* **INPUT MATERIAL**:
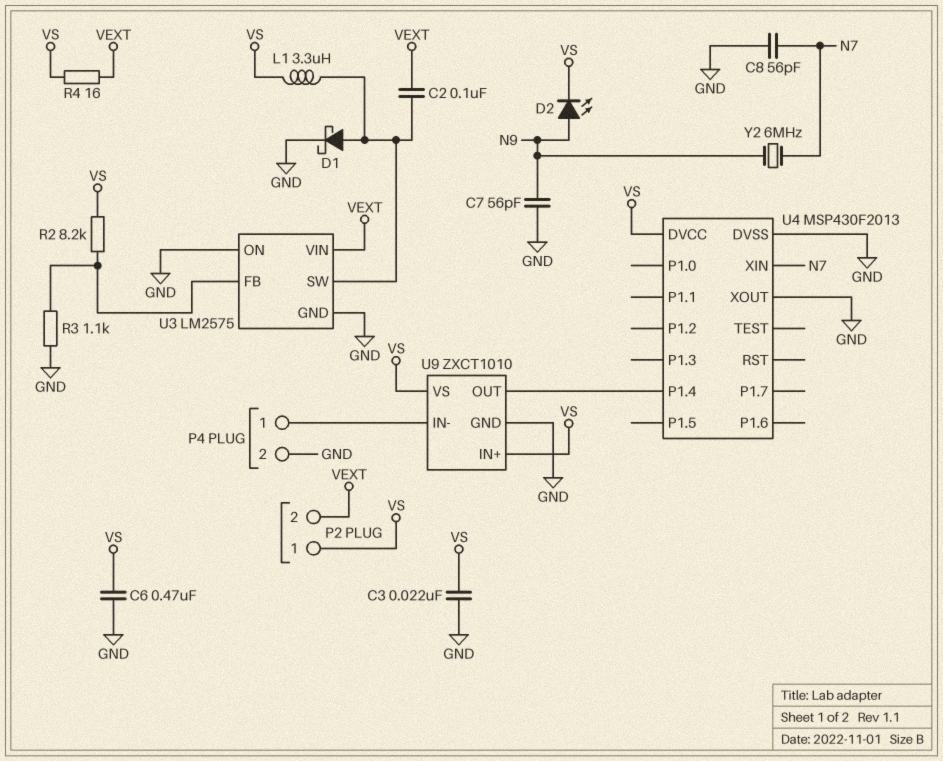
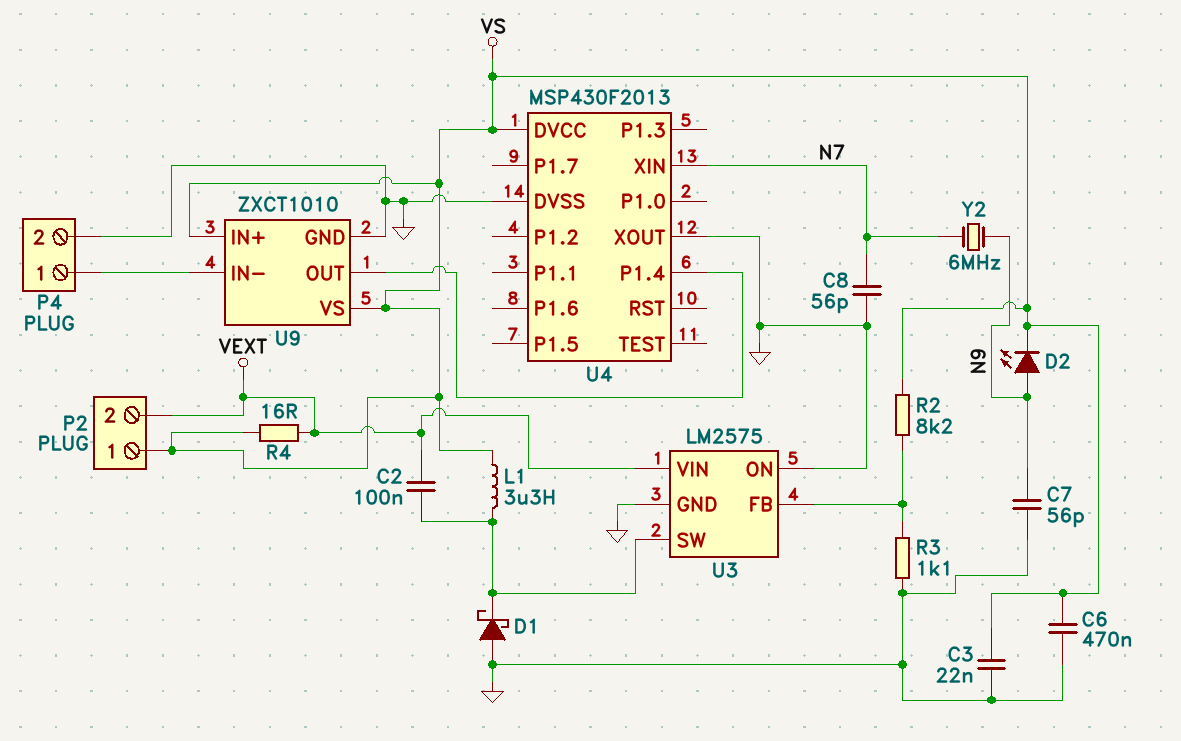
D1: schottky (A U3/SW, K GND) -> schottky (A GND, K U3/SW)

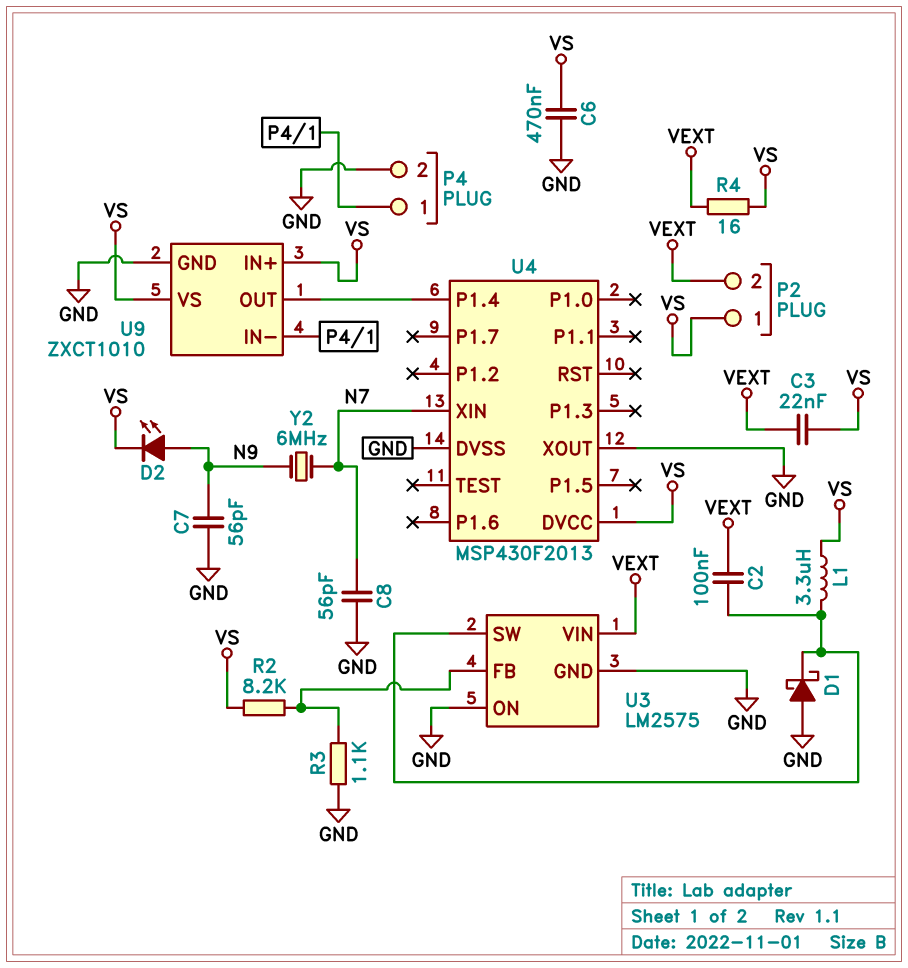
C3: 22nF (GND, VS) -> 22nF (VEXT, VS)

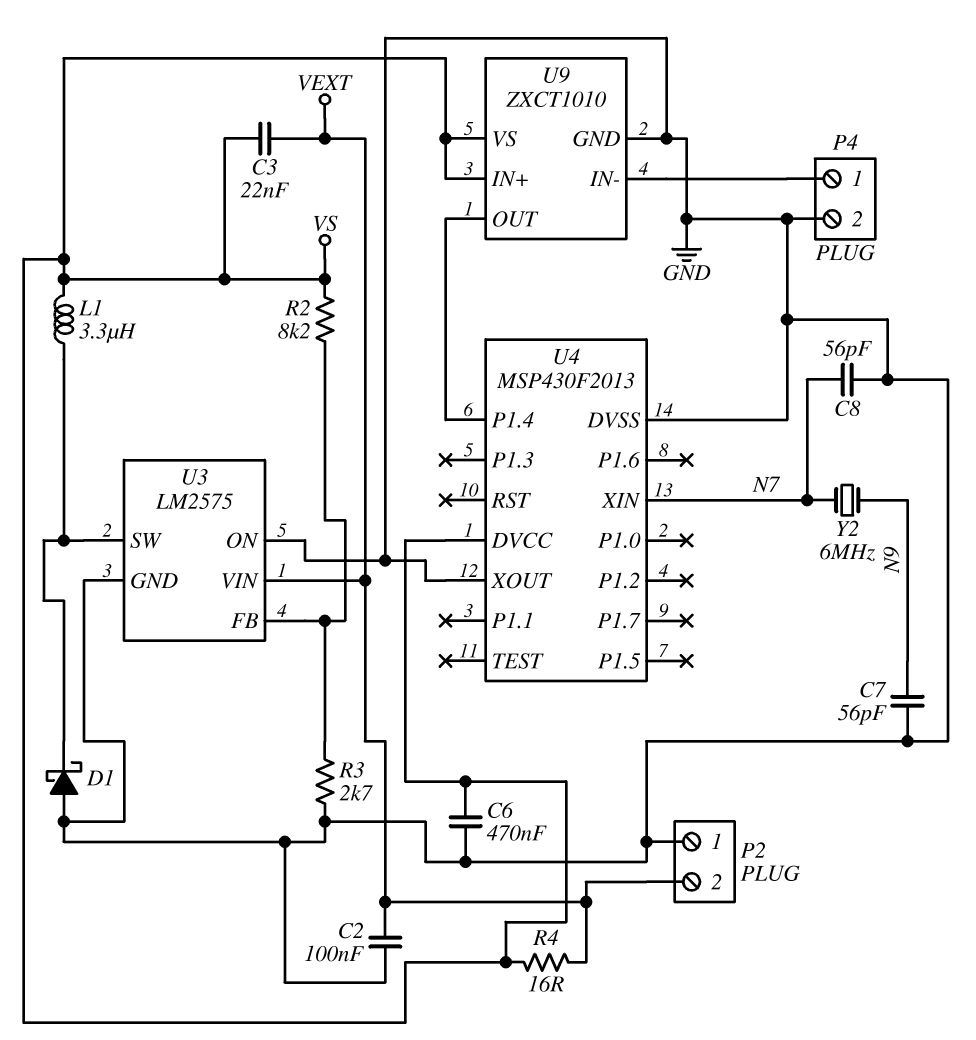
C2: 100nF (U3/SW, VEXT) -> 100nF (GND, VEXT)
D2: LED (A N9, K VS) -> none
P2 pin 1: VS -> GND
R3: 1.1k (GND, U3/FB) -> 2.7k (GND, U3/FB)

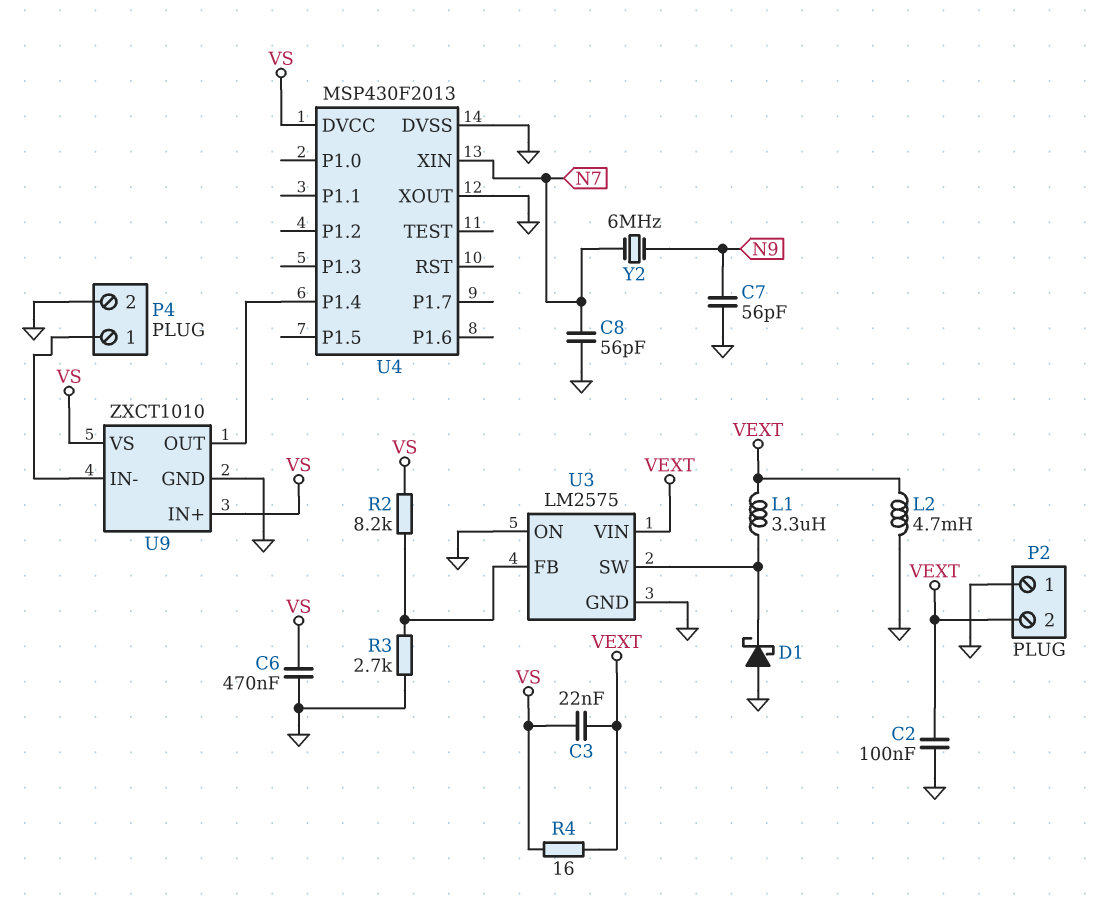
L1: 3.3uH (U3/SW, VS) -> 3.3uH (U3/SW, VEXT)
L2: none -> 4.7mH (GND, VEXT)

* **GOAL OF THE EXERCISE**: Only the lines above that include the word "none" belong in the answer; copy each one.

* **WRITTEN ANSWER**:
D2: LED (A N9, K VS) -> none
L2: none -> 4.7mH (GND, VEXT)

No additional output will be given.